EXERCISE DETAILS
Give again the lines from the line with "PurpleCone (1st from left in the first image)" to the last line of the records, exactly and in full. Do not carry over any pictures.

[Opening ENTRIES SHOWN section]

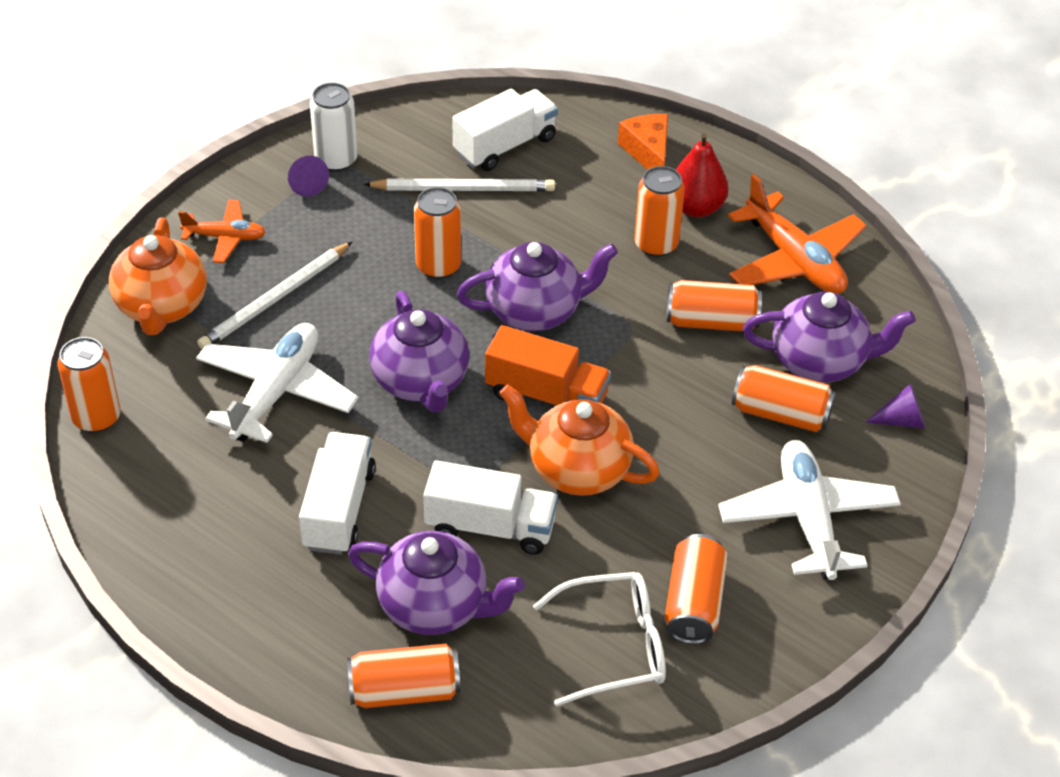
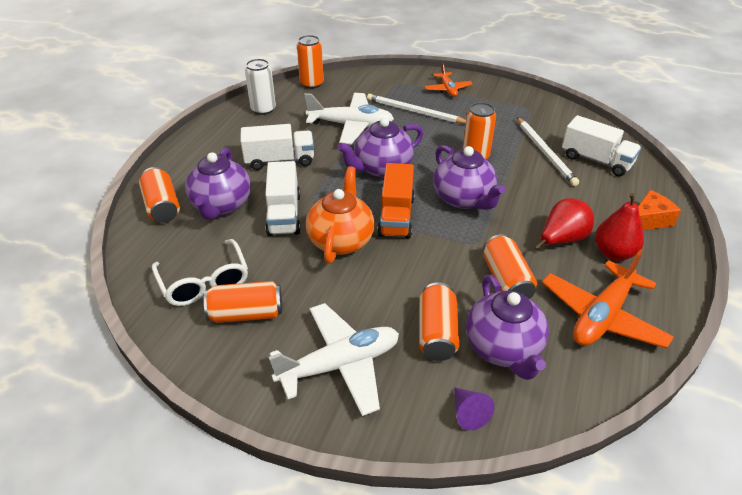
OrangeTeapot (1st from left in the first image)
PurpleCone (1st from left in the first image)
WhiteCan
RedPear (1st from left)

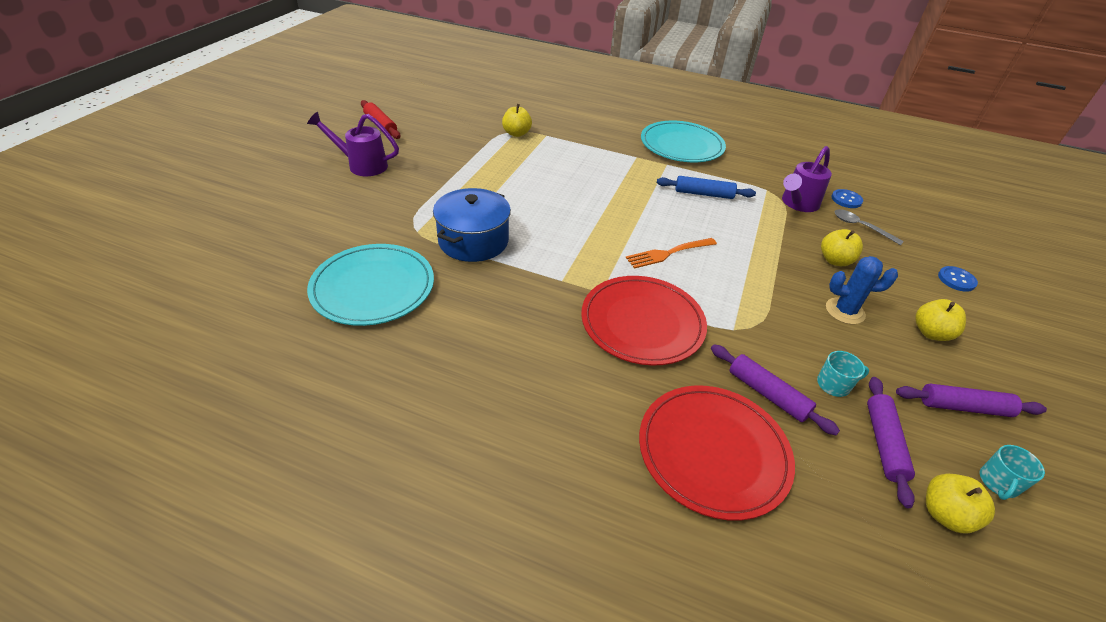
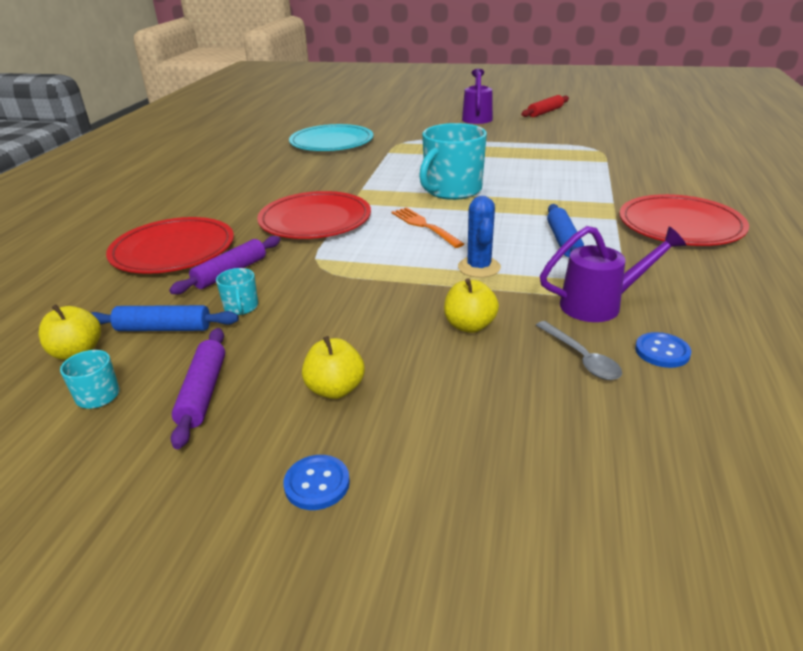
BluePot
YellowApple (1st from left in the first image)
TurquoiseMug (3rd from left)
BlueCactus
BlueButton (1st from left)
RedPlate (3rd from left)
BlueRollingPin (1st from left)
PurpleWateringCan (2nd from left)
GreySpoon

[Closing ENTRIES SHOWN section]

TASK OUTPUT
PurpleCone (1st from left in the first image)
WhiteCan
RedPear (1st from left)

BluePot
YellowApple (1st from left in the first image)
TurquoiseMug (3rd from left)
BlueCactus
BlueButton (1st from left)
RedPlate (3rd from left)
BlueRollingPin (1st from left)
PurpleWateringCan (2nd from left)
GreySpoon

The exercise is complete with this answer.